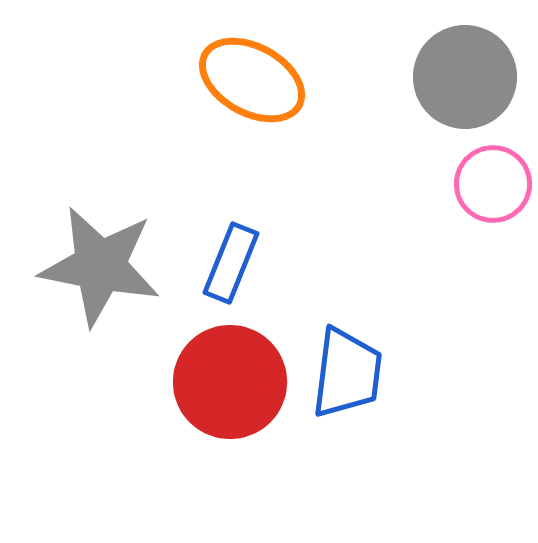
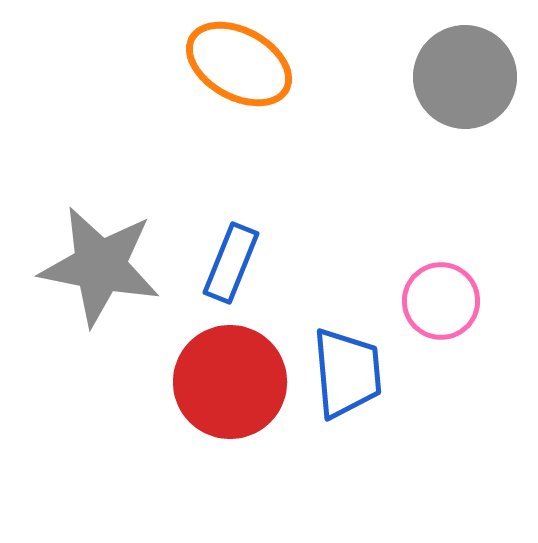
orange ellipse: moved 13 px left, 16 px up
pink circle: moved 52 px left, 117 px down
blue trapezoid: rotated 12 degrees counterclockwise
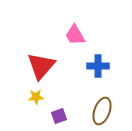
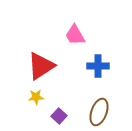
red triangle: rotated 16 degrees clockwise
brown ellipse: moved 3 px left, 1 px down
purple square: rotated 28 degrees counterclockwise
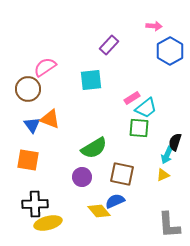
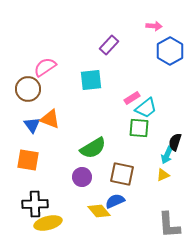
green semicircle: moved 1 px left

...

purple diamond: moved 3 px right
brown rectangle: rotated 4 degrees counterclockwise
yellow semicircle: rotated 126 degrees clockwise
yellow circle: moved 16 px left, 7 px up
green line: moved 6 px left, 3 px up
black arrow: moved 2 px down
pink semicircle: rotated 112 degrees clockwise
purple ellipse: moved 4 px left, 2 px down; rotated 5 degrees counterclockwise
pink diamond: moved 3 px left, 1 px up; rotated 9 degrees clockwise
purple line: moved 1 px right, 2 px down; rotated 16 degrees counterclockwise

* * *

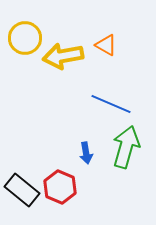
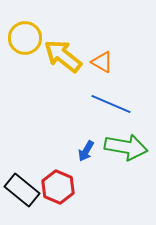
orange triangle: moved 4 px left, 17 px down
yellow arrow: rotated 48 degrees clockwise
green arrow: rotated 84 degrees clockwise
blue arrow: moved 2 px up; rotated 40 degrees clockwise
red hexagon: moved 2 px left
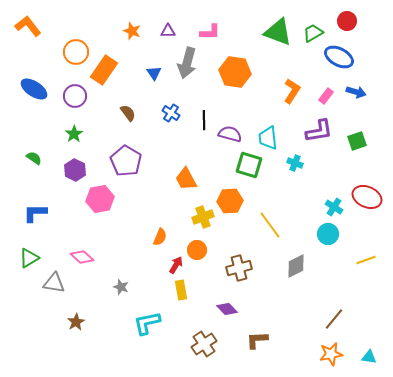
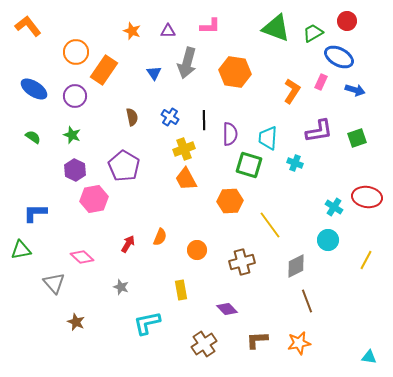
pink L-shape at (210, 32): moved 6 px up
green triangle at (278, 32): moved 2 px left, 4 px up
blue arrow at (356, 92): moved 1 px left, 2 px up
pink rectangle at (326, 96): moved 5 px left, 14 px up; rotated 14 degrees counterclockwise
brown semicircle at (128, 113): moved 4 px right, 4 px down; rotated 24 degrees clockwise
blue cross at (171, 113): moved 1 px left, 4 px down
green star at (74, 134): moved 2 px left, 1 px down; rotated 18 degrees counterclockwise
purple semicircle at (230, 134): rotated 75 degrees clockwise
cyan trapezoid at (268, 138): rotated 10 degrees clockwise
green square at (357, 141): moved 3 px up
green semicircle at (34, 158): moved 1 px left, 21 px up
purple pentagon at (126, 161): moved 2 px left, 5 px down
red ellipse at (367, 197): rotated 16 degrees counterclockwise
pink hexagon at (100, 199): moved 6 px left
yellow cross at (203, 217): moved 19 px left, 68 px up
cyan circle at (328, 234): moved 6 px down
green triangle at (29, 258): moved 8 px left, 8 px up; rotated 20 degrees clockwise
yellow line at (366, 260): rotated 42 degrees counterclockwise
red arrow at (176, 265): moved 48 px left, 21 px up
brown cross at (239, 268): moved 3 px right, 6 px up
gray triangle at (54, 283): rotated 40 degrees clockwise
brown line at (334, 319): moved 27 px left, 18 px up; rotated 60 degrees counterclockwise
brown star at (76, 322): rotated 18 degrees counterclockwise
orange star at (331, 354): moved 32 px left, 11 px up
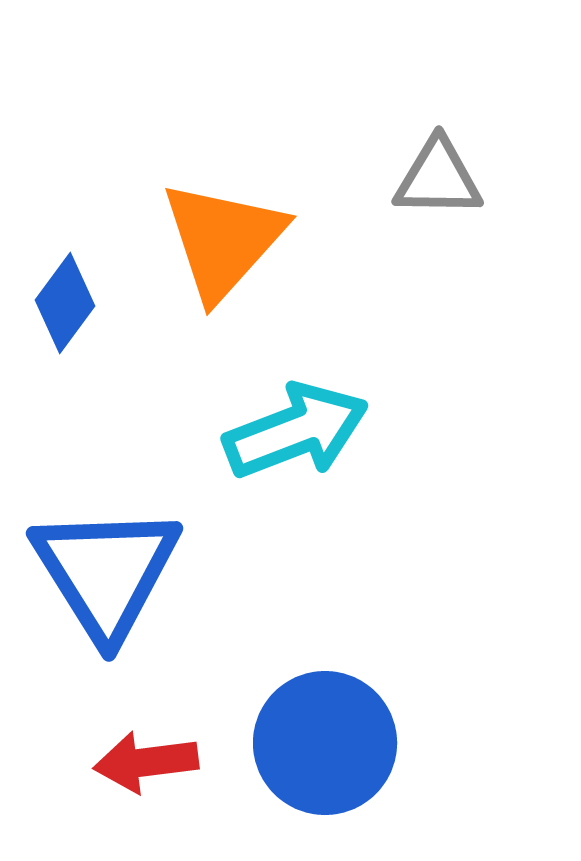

WHAT THE EXERCISE ASKS: Convert the lines into a Markdown table with the columns Row and Line, numbering each row and omitting blank lines, starting with the line containing "orange ellipse: moved 13 px left, 16 px up" and continuing through the line containing "green semicircle: moved 1 px left". Leave the pictures out of the table.

THE RESPONSE:
| Row | Line |
|---|---|
| 1 | orange ellipse: moved 13 px left, 16 px up |
| 2 | pink circle: moved 52 px left, 117 px down |
| 3 | blue trapezoid: rotated 12 degrees counterclockwise |
| 4 | red triangle: rotated 16 degrees clockwise |
| 5 | brown ellipse: moved 3 px left, 1 px down |
| 6 | purple square: rotated 28 degrees counterclockwise |
| 7 | green semicircle: moved 1 px left |